SUPPLIED DATA:
────────────────────────────────────────

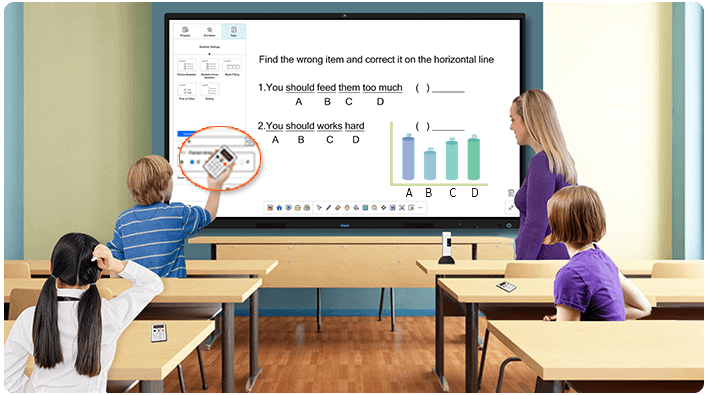
The height and width of the screenshot is (395, 707). Identify the location of white walls. (606, 80).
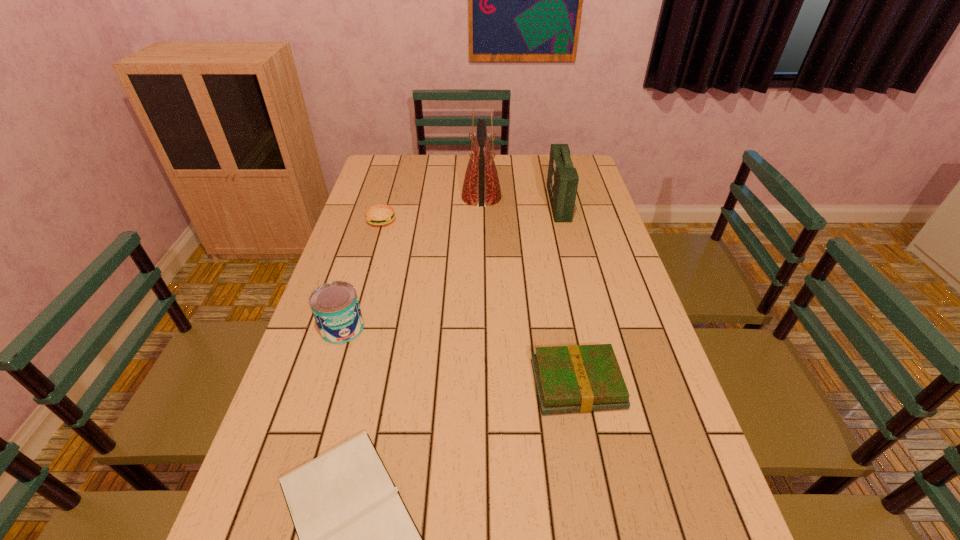
In the image, there is a desktop. Where is `vacant area at the left edge`? vacant area at the left edge is located at coordinates (372, 300).

You are a GUI agent. You are given a task and a screenshot of the screen. Output one action in this format:
    pyautogui.click(x=<x>, y=<y>)
    Task: Click on the free region at the right edge of the desktop
    The image size is (960, 540).
    Given the screenshot: What is the action you would take?
    pyautogui.click(x=615, y=247)

Identify the location of vacant space that is in between the fourth object from left to right and the book. (529, 291).

Locate an element on the screen. Image resolution: width=960 pixels, height=540 pixels. free space between the first-aid kit and the third nearest object is located at coordinates (450, 266).

The height and width of the screenshot is (540, 960). I want to click on vacant space that's between the first-aid kit and the can, so click(x=450, y=266).

At what (x,y) coordinates should I click in order to perform the action: click on free spot between the tallest object and the book. Please return your answer as a coordinate pair (x, y). Looking at the image, I should click on (529, 291).

At what (x,y) coordinates should I click in order to perform the action: click on free point between the patty and the fifth farthest object. Please return your answer as a coordinate pair (x, y). Looking at the image, I should click on (479, 302).

This screenshot has height=540, width=960. I want to click on empty location between the fifth farthest object and the tallest object, so click(x=529, y=291).

This screenshot has width=960, height=540. I want to click on free area in between the patty and the second nearest object, so [x=479, y=302].

Image resolution: width=960 pixels, height=540 pixels. I want to click on object identified as the fifth closest to the book, so click(x=380, y=214).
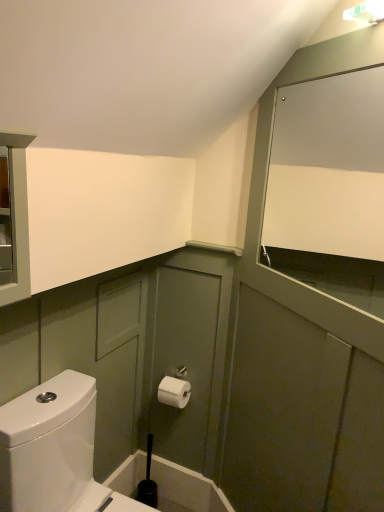
Find the location of a particular element. The width and height of the screenshot is (384, 512). white glossy toilet at lower left is located at coordinates (54, 450).

Describe the element at coordinates (174, 392) in the screenshot. I see `white paper toilet paper at center` at that location.

You are a GUI agent. You are given a task and a screenshot of the screen. Output one action in this format:
    pyautogui.click(x=<x>, y=<y>)
    Task: Click on the white matte cabinet at upper right
    
    Given the screenshot: What is the action you would take?
    pyautogui.click(x=330, y=186)

Looking at their sizes, would you say black plastic toilet brush at lower center is wider or thinner than white paper toilet paper at center?

Clearly, black plastic toilet brush at lower center has less width compared to white paper toilet paper at center.

Is black plastic toilet brush at lower center directly adjacent to white paper toilet paper at center?

No.

You are a GUI agent. You are given a task and a screenshot of the screen. Output one action in this format:
    pyautogui.click(x=<x>, y=<y>)
    Task: Click on the bath below the white paper toilet paper at center (from a real-world perspective)
    This screenshot has width=384, height=512.
    Given the screenshot: What is the action you would take?
    pyautogui.click(x=187, y=487)

Is black plastic toilet brush at lower center facing towards white paper toilet paper at center?

No, black plastic toilet brush at lower center is not oriented towards white paper toilet paper at center.

From a real-world perspective, is white paper toilet paper at center physically above white glossy toilet at lower left?

Correct, in the physical world, white paper toilet paper at center is higher than white glossy toilet at lower left.

Which object is positioned more to the left, white paper toilet paper at center or white glossy toilet at lower left?

From the viewer's perspective, white glossy toilet at lower left appears more on the left side.

Is white paper toilet paper at center oriented away from white glossy toilet at lower left?

No, white paper toilet paper at center is not facing the opposite direction of white glossy toilet at lower left.

How much distance is there between white paper toilet paper at center and white glossy toilet at lower left?

white paper toilet paper at center and white glossy toilet at lower left are 22.05 inches apart.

────────────────────────────────────────

EXERCISE INSTRUCTIONS: Convert the items above into a numbered list, starting with the line that contains "This screenshot has width=960, height=540." and continuing through the line that contains "Which object is", with both of those lines included. Omit blank lines and pictures.

REPLY:
1. This screenshot has width=960, height=540. I want to click on free area in between the patty and the second nearest object, so [x=479, y=302].
2. Image resolution: width=960 pixels, height=540 pixels. I want to click on object identified as the fifth closest to the book, so click(x=380, y=214).
3. Find the location of a particular element. The width and height of the screenshot is (384, 512). white glossy toilet at lower left is located at coordinates (54, 450).
4. Describe the element at coordinates (174, 392) in the screenshot. I see `white paper toilet paper at center` at that location.
5. You are a GUI agent. You are given a task and a screenshot of the screen. Output one action in this format:
6.     pyautogui.click(x=<x>, y=<y>)
7.     Task: Click on the white matte cabinet at upper right
8.     Given the screenshot: What is the action you would take?
9.     pyautogui.click(x=330, y=186)
10. Looking at their sizes, would you say black plastic toilet brush at lower center is wider or thinner than white paper toilet paper at center?
11. Clearly, black plastic toilet brush at lower center has less width compared to white paper toilet paper at center.
12. Is black plastic toilet brush at lower center directly adjacent to white paper toilet paper at center?
13. No.
14. You are a GUI agent. You are given a task and a screenshot of the screen. Output one action in this format:
15.     pyautogui.click(x=<x>, y=<y>)
16.     Task: Click on the bath below the white paper toilet paper at center (from a real-world perspective)
17.     This screenshot has width=384, height=512.
18.     Given the screenshot: What is the action you would take?
19.     pyautogui.click(x=187, y=487)
20. Is black plastic toilet brush at lower center facing towards white paper toilet paper at center?
21. No, black plastic toilet brush at lower center is not oriented towards white paper toilet paper at center.
22. From a real-world perspective, is white paper toilet paper at center physically above white glossy toilet at lower left?
23. Correct, in the physical world, white paper toilet paper at center is higher than white glossy toilet at lower left.
24. Which object is positioned more to the left, white paper toilet paper at center or white glossy toilet at lower left?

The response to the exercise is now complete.